→ **What the task requires**: Can you restate the lines of the entries below, word for word, from the first one through the line that includes "D3: LED red"?

Change detection outputs
────────────────
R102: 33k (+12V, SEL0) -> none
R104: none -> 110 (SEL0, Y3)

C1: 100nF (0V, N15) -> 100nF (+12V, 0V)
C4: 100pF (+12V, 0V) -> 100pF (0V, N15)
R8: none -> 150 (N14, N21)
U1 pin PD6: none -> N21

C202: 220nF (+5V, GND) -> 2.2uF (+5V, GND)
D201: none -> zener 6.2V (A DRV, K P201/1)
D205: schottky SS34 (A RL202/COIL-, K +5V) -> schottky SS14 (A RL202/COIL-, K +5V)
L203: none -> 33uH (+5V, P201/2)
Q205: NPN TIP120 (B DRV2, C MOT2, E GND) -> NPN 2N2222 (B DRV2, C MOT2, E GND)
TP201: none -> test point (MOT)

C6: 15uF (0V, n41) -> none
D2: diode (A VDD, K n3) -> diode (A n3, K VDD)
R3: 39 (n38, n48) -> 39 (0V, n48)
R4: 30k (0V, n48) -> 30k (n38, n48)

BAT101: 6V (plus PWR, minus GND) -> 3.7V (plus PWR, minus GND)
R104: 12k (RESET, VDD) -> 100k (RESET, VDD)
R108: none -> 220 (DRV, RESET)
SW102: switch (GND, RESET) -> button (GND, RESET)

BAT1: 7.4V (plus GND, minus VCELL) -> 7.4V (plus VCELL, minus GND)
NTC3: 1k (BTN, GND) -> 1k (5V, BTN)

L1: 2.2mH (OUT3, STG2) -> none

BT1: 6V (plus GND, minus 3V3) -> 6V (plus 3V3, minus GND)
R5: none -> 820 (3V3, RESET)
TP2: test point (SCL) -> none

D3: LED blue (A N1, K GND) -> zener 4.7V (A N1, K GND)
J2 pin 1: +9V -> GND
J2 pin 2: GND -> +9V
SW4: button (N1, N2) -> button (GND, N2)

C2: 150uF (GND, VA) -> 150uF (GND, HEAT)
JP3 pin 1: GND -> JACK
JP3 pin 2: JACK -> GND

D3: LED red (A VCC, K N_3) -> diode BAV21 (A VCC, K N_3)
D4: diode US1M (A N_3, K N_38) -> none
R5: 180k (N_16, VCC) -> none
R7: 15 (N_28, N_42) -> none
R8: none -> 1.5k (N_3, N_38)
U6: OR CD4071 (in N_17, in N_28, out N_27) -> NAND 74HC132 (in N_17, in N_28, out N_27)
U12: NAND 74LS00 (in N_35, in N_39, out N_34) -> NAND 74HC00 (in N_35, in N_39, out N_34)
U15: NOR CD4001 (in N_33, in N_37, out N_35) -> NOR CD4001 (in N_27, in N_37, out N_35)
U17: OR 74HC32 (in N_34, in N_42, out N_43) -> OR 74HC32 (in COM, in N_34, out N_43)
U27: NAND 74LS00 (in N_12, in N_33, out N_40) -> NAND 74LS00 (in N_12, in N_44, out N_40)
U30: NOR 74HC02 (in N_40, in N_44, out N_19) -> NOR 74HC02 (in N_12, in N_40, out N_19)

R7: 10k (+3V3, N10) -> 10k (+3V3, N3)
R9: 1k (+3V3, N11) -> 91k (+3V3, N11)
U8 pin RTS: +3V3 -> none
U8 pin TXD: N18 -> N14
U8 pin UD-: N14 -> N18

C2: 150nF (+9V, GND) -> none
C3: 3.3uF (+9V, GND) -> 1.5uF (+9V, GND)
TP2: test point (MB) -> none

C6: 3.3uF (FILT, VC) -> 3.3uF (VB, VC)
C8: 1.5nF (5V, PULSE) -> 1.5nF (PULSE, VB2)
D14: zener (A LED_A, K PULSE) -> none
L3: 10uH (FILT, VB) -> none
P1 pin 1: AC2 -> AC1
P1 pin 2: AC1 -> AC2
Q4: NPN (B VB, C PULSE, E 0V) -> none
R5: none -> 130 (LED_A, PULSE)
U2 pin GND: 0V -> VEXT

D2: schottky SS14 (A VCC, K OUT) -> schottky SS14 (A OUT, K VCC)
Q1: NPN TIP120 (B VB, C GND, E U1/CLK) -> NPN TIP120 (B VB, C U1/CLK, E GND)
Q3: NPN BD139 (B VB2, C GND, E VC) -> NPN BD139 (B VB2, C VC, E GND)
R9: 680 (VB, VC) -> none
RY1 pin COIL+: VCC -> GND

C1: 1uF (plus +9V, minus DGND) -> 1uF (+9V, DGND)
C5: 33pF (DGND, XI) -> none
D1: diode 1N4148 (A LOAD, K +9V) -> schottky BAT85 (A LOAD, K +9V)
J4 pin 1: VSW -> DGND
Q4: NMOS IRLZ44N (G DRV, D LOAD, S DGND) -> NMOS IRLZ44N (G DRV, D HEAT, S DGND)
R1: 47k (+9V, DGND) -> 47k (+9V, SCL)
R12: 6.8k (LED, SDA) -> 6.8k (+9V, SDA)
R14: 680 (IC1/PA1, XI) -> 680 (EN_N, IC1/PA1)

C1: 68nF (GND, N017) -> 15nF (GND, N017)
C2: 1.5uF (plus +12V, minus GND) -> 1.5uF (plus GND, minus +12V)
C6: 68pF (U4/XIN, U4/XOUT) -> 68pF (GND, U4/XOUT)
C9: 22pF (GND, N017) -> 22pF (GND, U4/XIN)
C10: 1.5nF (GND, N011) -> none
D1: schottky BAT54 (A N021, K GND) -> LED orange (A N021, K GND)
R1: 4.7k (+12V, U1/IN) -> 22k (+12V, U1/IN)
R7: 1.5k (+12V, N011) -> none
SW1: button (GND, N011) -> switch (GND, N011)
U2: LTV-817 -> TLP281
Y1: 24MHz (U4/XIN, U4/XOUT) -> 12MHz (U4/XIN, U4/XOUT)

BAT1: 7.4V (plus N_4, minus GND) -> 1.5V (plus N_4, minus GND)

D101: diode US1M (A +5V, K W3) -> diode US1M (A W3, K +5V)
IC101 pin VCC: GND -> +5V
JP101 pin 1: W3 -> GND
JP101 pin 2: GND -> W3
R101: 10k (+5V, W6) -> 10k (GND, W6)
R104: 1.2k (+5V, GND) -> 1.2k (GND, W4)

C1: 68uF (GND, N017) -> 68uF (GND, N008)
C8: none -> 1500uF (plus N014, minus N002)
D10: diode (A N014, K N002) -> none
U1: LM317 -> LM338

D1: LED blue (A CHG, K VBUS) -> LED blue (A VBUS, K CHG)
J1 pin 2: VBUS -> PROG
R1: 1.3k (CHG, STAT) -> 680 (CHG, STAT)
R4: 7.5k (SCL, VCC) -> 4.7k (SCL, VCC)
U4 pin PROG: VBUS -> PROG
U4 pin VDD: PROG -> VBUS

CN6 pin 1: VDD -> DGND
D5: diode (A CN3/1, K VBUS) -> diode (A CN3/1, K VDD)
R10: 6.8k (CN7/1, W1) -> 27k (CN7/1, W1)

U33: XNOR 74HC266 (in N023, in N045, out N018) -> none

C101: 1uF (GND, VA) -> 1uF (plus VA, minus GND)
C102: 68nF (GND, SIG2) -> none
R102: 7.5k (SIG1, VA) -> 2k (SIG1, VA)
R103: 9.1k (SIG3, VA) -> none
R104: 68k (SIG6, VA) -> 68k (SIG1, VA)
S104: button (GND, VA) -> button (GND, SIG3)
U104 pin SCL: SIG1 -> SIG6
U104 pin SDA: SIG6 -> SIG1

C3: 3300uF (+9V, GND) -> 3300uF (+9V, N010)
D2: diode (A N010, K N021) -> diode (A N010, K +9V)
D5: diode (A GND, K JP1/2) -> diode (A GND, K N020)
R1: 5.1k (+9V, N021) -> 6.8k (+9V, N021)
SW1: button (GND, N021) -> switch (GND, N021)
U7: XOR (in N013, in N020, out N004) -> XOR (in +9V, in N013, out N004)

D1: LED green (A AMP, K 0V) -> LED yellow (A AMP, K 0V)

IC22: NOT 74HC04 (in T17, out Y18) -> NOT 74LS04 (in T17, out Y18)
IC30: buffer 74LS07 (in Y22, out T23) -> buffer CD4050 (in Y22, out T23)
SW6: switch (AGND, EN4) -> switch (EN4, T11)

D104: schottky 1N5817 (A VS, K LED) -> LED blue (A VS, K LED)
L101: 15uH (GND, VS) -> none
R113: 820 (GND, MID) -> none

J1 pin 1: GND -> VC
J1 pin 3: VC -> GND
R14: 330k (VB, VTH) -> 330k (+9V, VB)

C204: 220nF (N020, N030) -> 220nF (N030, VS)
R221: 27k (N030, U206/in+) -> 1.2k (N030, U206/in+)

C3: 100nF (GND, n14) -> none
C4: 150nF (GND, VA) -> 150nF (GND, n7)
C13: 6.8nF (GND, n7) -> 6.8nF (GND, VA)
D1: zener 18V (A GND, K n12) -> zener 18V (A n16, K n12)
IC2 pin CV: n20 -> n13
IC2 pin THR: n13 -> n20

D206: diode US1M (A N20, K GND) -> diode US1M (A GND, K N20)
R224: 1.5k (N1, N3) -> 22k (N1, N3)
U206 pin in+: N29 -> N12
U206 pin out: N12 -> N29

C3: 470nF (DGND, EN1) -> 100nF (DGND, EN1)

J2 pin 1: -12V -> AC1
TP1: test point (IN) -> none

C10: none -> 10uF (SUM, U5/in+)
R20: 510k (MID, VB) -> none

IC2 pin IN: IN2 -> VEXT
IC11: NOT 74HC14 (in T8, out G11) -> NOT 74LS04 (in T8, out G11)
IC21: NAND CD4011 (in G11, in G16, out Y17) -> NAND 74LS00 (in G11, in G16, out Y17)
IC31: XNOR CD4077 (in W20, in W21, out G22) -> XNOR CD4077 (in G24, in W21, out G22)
────────────────
→ **Response to the exercise**:
R102: 33k (+12V, SEL0) -> none
R104: none -> 110 (SEL0, Y3)

C1: 100nF (0V, N15) -> 100nF (+12V, 0V)
C4: 100pF (+12V, 0V) -> 100pF (0V, N15)
R8: none -> 150 (N14, N21)
U1 pin PD6: none -> N21

C202: 220nF (+5V, GND) -> 2.2uF (+5V, GND)
D201: none -> zener 6.2V (A DRV, K P201/1)
D205: schottky SS34 (A RL202/COIL-, K +5V) -> schottky SS14 (A RL202/COIL-, K +5V)
L203: none -> 33uH (+5V, P201/2)
Q205: NPN TIP120 (B DRV2, C MOT2, E GND) -> NPN 2N2222 (B DRV2, C MOT2, E GND)
TP201: none -> test point (MOT)

C6: 15uF (0V, n41) -> none
D2: diode (A VDD, K n3) -> diode (A n3, K VDD)
R3: 39 (n38, n48) -> 39 (0V, n48)
R4: 30k (0V, n48) -> 30k (n38, n48)

BAT101: 6V (plus PWR, minus GND) -> 3.7V (plus PWR, minus GND)
R104: 12k (RESET, VDD) -> 100k (RESET, VDD)
R108: none -> 220 (DRV, RESET)
SW102: switch (GND, RESET) -> button (GND, RESET)

BAT1: 7.4V (plus GND, minus VCELL) -> 7.4V (plus VCELL, minus GND)
NTC3: 1k (BTN, GND) -> 1k (5V, BTN)

L1: 2.2mH (OUT3, STG2) -> none

BT1: 6V (plus GND, minus 3V3) -> 6V (plus 3V3, minus GND)
R5: none -> 820 (3V3, RESET)
TP2: test point (SCL) -> none

D3: LED blue (A N1, K GND) -> zener 4.7V (A N1, K GND)
J2 pin 1: +9V -> GND
J2 pin 2: GND -> +9V
SW4: button (N1, N2) -> button (GND, N2)

C2: 150uF (GND, VA) -> 150uF (GND, HEAT)
JP3 pin 1: GND -> JACK
JP3 pin 2: JACK -> GND

D3: LED red (A VCC, K N_3) -> diode BAV21 (A VCC, K N_3)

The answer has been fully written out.